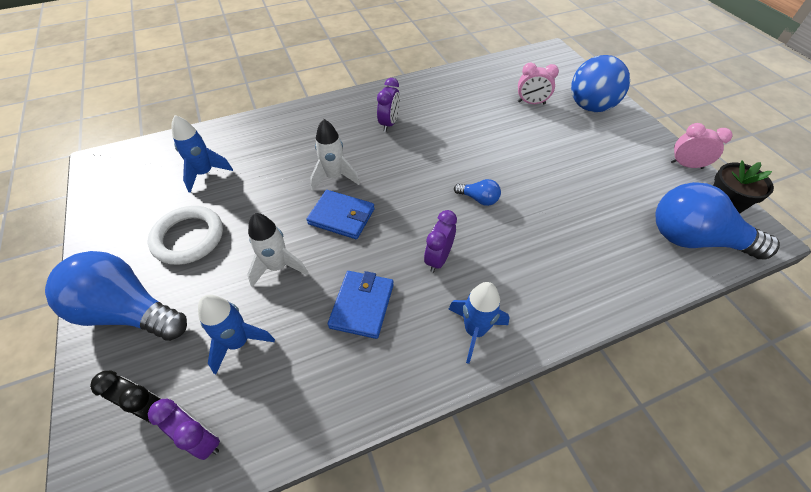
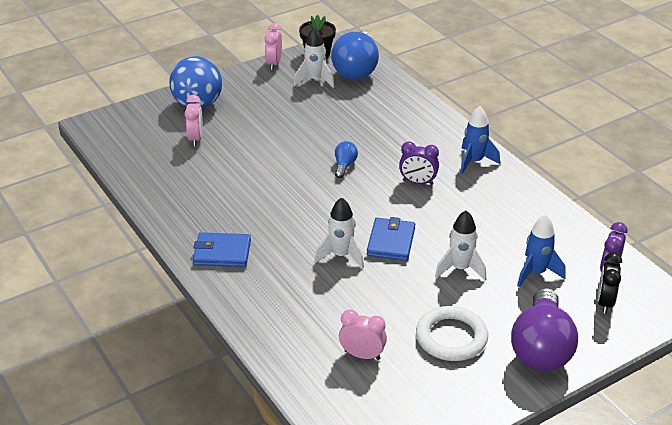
camera: 100 degrees left, 15 degrees down
(128, 311) = (541, 348): blue light bulb -> purple light bulb
(205, 173) = (362, 355): blue rocket -> pink clock
(362, 305) = (477, 215): blue wallet -> blue wallet (222, 252)
(389, 123) = (247, 230): purple clock -> none
(656, 196) = (315, 80): none -> white rocket

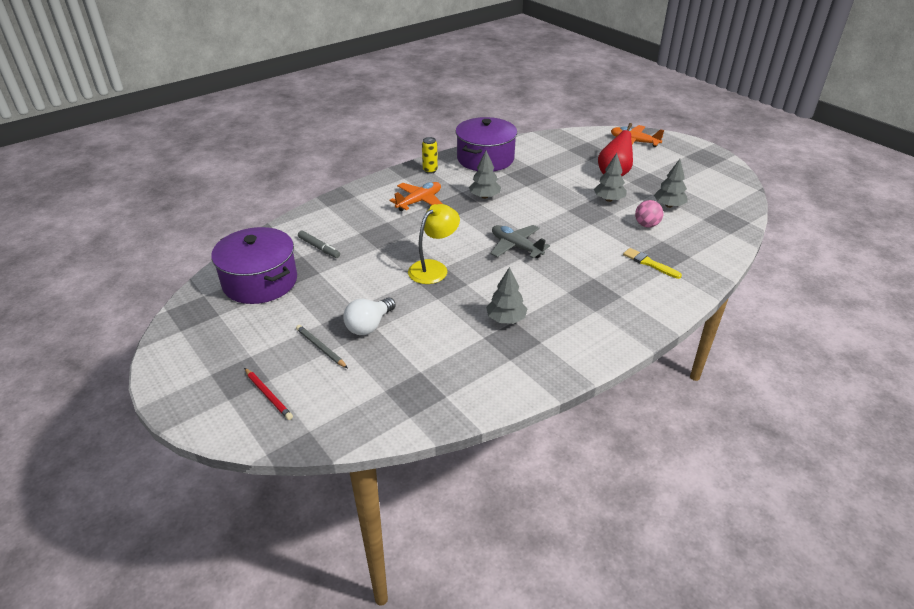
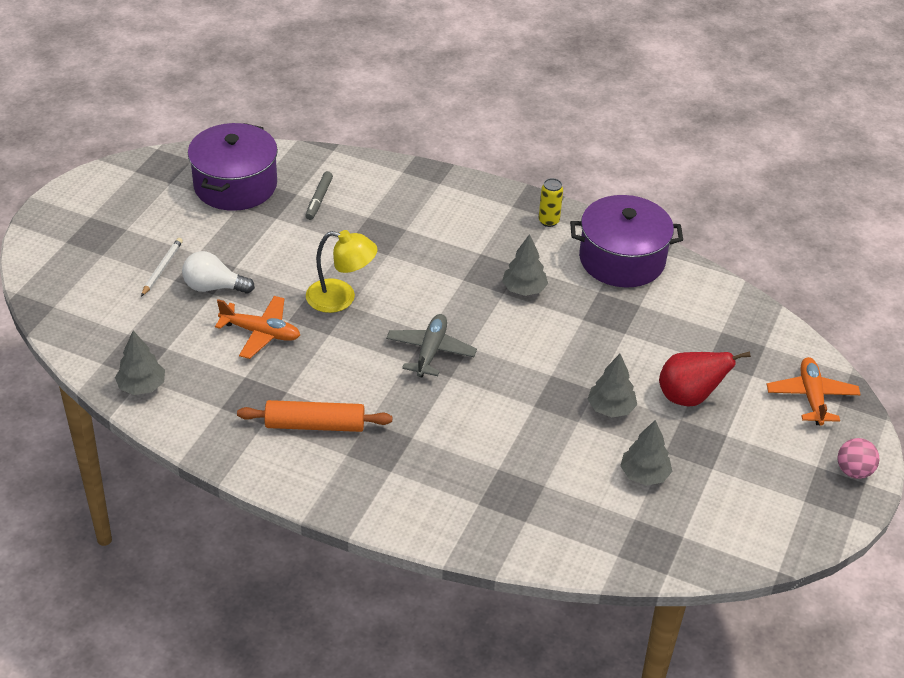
camera: 60 degrees right, 5 degrees up
(268, 395) = (83, 263): red pencil -> none
(321, 348) = (162, 268): grey pencil -> white pencil
(419, 201) = (468, 238): orange plane -> orange plane (261, 333)
(506, 319) = (285, 384): grey tree -> grey tree (142, 386)
(557, 317) = (315, 425): none -> orange rolling pin
(646, 225) = (572, 461): pink ball -> pink ball (853, 471)
(649, 263) = (480, 483): yellow brush -> none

- **WORK TASK**
Repeat the entries above verbatim, but only from the line that has "(419, 201) = (468, 238): orange" down to the line that has "(646, 225) = (572, 461): pink", inclusive.

- **YOUR SOLUTION**
(419, 201) = (468, 238): orange plane -> orange plane (261, 333)
(506, 319) = (285, 384): grey tree -> grey tree (142, 386)
(557, 317) = (315, 425): none -> orange rolling pin
(646, 225) = (572, 461): pink ball -> pink ball (853, 471)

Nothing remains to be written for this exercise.